=== Begin Enclosure ===

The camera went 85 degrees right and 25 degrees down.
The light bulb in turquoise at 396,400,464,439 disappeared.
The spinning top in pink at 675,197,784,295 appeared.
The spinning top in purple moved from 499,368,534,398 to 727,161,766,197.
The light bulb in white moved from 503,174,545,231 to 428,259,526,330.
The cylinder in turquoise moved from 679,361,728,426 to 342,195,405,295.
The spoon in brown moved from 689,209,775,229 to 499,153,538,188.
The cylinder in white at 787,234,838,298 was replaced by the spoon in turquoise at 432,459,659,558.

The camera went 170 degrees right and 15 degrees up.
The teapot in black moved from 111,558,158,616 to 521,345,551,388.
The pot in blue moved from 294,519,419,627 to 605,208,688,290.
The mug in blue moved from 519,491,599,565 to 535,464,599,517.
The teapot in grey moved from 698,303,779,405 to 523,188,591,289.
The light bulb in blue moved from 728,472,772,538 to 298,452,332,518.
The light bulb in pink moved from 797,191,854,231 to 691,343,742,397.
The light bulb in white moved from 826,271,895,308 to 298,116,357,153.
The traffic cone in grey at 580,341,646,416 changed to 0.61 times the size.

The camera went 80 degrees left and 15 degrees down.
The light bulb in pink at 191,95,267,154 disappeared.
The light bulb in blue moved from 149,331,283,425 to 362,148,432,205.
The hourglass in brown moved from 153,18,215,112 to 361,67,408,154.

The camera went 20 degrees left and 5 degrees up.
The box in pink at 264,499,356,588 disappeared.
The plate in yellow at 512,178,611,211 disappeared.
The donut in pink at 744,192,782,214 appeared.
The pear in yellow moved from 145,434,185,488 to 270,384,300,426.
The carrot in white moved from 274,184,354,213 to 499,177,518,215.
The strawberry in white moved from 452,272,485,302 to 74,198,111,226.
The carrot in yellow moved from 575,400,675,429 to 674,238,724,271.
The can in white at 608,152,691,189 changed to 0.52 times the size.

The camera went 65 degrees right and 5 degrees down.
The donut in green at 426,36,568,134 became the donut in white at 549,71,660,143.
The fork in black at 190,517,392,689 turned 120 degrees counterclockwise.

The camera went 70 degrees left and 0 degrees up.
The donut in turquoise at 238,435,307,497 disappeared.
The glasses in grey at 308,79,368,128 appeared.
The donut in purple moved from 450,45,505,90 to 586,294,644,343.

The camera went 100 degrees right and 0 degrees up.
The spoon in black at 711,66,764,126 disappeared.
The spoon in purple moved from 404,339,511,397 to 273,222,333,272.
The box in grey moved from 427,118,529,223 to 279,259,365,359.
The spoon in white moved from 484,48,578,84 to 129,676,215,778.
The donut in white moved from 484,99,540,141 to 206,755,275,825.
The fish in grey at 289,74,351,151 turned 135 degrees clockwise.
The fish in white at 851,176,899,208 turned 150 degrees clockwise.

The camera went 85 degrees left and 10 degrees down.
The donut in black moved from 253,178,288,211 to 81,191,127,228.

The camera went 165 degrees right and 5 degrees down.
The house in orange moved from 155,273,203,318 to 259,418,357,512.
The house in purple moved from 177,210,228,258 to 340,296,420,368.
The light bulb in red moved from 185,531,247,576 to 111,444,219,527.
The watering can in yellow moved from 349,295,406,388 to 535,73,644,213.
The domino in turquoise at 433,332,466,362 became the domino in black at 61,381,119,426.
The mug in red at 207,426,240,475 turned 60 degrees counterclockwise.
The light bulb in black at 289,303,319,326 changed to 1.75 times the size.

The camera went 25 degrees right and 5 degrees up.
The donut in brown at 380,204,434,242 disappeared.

=== End Enclosure ===

# Work instruction
Show each line of the material that includes the string "spinning" by copying it.

# Exercise solution
The spinning top in pink at 675,197,784,295 appeared.
The spinning top in purple moved from 499,368,534,398 to 727,161,766,197.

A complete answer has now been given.